* _WHAT THE TASK ASKS_
Nothing outside the stretch is wanted. Repeat exactly the lines of the listing below from the one that contains "U1 pin TRIG: N_2 -> N_15" through the one that contains "R3: 1k (+3V3, GND) -> 1k (+3V3, N004)", both ends included.

═════ MATERIAL TO PROCESS ═════

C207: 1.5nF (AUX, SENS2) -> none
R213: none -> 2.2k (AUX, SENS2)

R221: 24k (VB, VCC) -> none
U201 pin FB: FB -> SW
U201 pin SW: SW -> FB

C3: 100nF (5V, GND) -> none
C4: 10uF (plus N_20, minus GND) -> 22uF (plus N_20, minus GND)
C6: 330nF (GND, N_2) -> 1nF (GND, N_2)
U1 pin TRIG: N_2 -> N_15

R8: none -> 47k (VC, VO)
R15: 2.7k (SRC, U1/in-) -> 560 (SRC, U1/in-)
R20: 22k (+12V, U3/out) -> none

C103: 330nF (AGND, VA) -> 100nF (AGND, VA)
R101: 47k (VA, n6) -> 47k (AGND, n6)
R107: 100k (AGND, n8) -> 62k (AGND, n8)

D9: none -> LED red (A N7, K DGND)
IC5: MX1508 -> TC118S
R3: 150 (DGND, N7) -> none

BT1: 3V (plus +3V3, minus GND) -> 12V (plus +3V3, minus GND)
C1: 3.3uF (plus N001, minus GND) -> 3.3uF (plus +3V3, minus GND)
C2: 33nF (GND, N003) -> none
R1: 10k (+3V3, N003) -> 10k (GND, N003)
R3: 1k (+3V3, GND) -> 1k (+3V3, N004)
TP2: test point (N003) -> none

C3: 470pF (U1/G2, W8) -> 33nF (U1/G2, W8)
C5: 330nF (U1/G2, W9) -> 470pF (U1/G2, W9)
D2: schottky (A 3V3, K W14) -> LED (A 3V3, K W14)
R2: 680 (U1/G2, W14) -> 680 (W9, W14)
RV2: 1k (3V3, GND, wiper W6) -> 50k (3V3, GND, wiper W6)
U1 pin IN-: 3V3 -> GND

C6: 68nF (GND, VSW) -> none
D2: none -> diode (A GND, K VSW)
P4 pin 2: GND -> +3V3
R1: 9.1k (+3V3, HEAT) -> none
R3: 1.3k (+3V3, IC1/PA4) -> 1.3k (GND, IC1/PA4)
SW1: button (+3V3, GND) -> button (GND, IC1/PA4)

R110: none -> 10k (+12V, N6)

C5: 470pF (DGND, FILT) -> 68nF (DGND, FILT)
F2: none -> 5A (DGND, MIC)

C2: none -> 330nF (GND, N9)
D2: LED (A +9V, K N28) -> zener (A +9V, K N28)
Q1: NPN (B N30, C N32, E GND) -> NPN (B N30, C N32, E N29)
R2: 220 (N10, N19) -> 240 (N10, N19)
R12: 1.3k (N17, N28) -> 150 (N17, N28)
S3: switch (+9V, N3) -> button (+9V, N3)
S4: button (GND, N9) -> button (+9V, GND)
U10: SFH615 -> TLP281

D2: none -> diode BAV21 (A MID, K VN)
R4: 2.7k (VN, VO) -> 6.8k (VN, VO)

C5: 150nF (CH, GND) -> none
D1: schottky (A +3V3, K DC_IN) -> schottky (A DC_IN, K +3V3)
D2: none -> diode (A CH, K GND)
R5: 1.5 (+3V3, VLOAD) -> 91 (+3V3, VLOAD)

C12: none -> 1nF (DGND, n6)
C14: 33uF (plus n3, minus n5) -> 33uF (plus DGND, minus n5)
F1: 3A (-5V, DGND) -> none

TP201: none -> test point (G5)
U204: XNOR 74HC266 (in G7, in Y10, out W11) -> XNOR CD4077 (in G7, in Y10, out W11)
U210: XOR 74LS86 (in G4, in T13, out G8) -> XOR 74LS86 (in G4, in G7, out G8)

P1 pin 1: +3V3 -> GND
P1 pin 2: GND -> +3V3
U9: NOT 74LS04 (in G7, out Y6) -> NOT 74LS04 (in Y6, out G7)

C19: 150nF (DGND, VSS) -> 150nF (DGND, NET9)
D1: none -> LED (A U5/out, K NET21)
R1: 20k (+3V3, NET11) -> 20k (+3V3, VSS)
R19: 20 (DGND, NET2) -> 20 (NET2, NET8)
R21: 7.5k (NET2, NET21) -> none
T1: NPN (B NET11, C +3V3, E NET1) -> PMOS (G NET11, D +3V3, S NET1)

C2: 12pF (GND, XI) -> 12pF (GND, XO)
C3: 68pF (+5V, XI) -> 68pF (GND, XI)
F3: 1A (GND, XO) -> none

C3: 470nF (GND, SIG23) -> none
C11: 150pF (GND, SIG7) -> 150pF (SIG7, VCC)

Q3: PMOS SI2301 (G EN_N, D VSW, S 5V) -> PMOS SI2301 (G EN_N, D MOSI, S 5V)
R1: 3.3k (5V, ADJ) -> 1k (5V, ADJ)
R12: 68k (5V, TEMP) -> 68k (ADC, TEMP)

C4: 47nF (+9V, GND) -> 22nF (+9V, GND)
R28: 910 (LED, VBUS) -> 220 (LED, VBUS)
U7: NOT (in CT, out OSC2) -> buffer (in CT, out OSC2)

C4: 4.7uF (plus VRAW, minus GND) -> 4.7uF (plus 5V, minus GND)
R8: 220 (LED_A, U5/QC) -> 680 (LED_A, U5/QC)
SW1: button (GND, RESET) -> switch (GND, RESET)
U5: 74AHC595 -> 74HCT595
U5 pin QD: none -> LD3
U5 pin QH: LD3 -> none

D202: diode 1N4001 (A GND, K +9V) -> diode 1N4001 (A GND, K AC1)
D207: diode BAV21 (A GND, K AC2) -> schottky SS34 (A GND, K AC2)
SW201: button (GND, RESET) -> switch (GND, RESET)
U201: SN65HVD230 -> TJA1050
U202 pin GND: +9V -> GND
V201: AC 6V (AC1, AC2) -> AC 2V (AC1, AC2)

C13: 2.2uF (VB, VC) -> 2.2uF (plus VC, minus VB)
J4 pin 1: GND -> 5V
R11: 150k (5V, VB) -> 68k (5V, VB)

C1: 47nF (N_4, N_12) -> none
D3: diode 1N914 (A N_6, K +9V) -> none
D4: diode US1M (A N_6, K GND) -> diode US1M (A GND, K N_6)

═════

* _ANSWER TO THIS TASK_
U1 pin TRIG: N_2 -> N_15

R8: none -> 47k (VC, VO)
R15: 2.7k (SRC, U1/in-) -> 560 (SRC, U1/in-)
R20: 22k (+12V, U3/out) -> none

C103: 330nF (AGND, VA) -> 100nF (AGND, VA)
R101: 47k (VA, n6) -> 47k (AGND, n6)
R107: 100k (AGND, n8) -> 62k (AGND, n8)

D9: none -> LED red (A N7, K DGND)
IC5: MX1508 -> TC118S
R3: 150 (DGND, N7) -> none

BT1: 3V (plus +3V3, minus GND) -> 12V (plus +3V3, minus GND)
C1: 3.3uF (plus N001, minus GND) -> 3.3uF (plus +3V3, minus GND)
C2: 33nF (GND, N003) -> none
R1: 10k (+3V3, N003) -> 10k (GND, N003)
R3: 1k (+3V3, GND) -> 1k (+3V3, N004)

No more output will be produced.